#### EXERCISE BRIEF:
What is needed is a faithful transcription of all the data below, pictures excluded.

#### MATERIAL TO PROCESS:
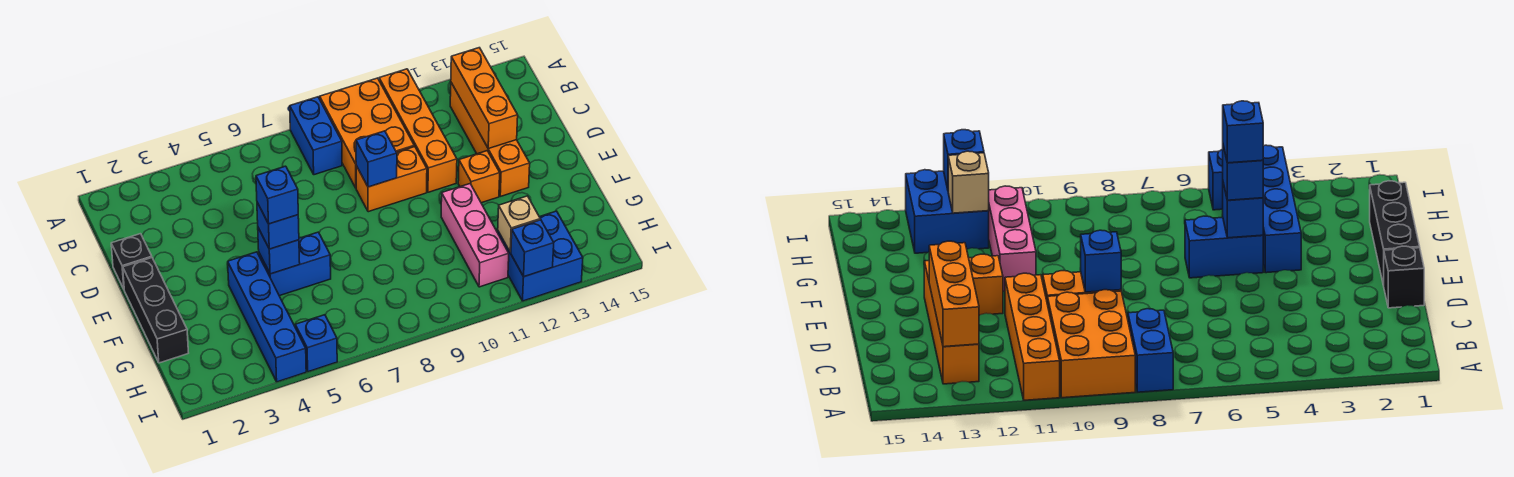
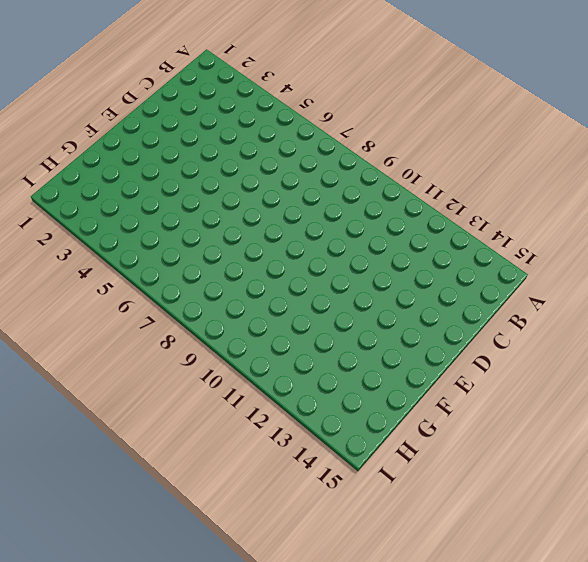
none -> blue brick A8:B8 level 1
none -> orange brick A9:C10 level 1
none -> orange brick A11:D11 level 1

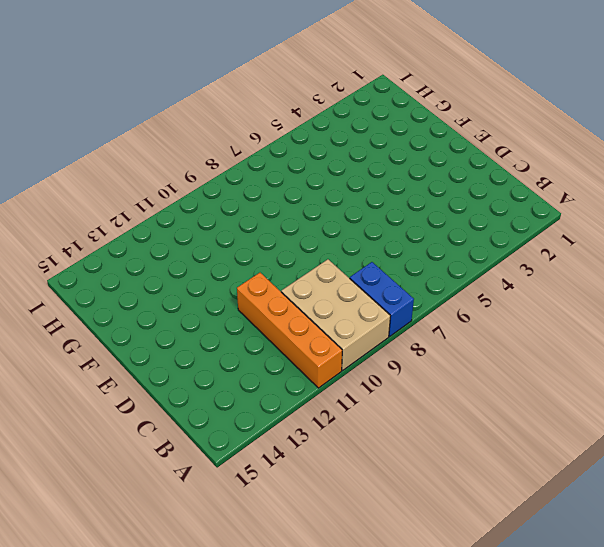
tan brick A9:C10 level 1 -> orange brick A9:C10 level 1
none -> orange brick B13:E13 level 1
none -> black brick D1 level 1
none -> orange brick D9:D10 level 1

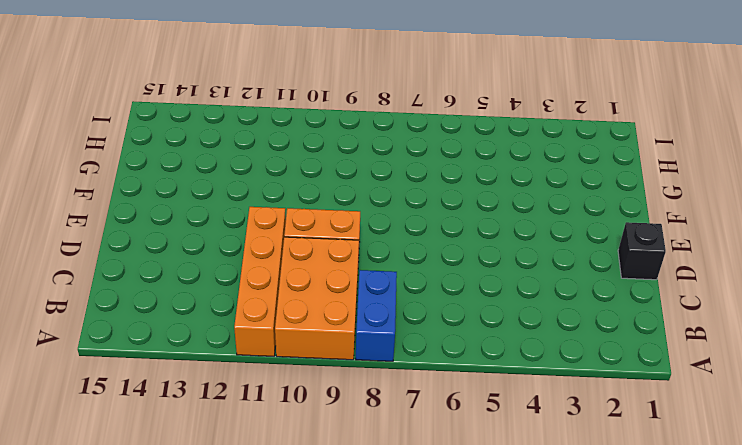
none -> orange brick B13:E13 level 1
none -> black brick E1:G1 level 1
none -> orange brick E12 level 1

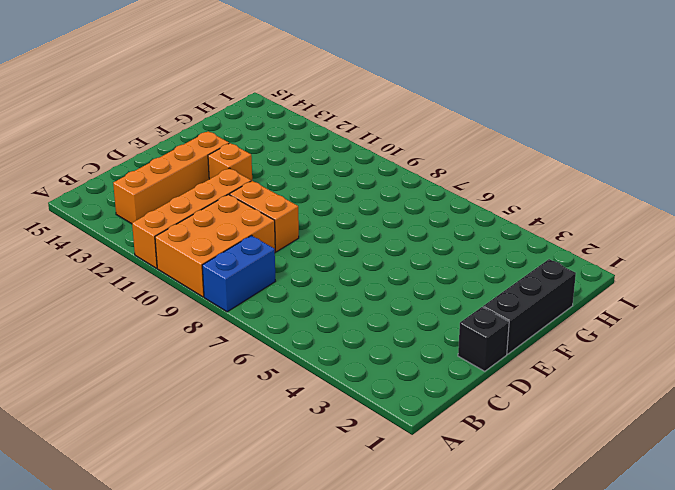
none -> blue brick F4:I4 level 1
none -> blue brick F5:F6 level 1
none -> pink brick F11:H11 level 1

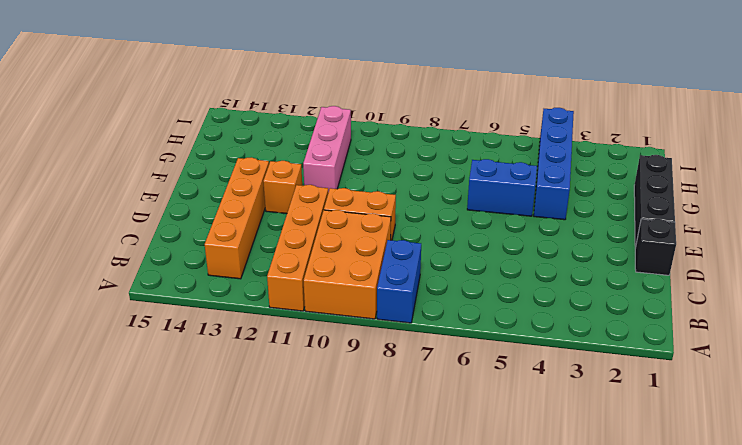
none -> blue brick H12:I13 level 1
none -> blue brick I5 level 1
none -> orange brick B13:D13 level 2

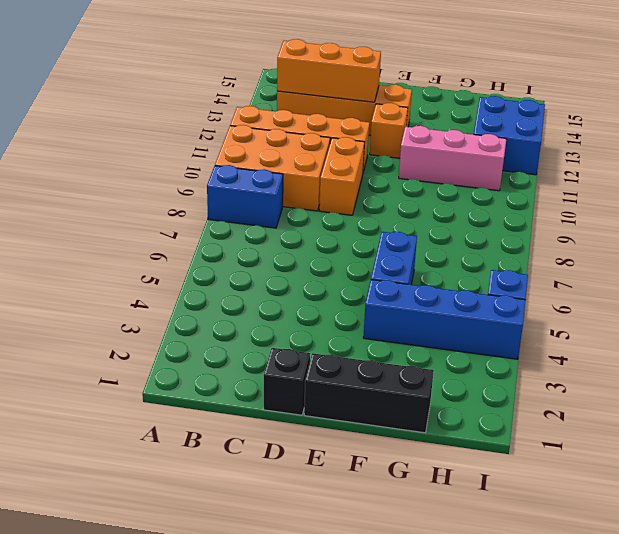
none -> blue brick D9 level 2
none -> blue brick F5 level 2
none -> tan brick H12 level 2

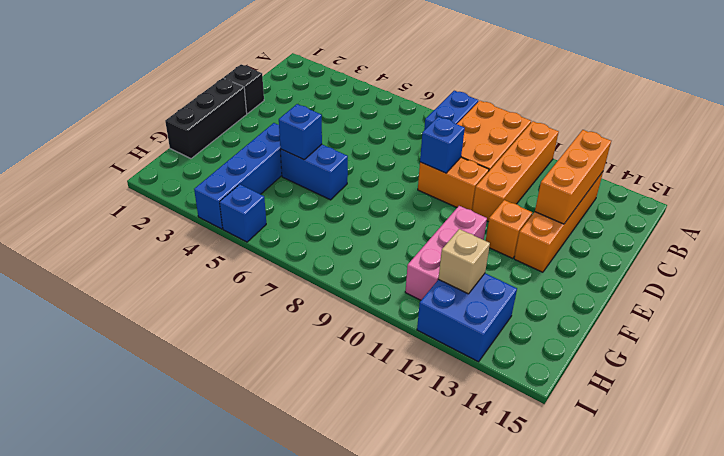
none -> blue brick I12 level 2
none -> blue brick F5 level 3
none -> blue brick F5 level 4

#### OUTPUT BELOW:
none -> blue brick A8:B8 level 1
none -> orange brick A9:C10 level 1
none -> orange brick A11:D11 level 1

tan brick A9:C10 level 1 -> orange brick A9:C10 level 1
none -> orange brick B13:E13 level 1
none -> black brick D1 level 1
none -> orange brick D9:D10 level 1

none -> orange brick B13:E13 level 1
none -> black brick E1:G1 level 1
none -> orange brick E12 level 1

none -> blue brick F4:I4 level 1
none -> blue brick F5:F6 level 1
none -> pink brick F11:H11 level 1

none -> blue brick H12:I13 level 1
none -> blue brick I5 level 1
none -> orange brick B13:D13 level 2

none -> blue brick D9 level 2
none -> blue brick F5 level 2
none -> tan brick H12 level 2

none -> blue brick I12 level 2
none -> blue brick F5 level 3
none -> blue brick F5 level 4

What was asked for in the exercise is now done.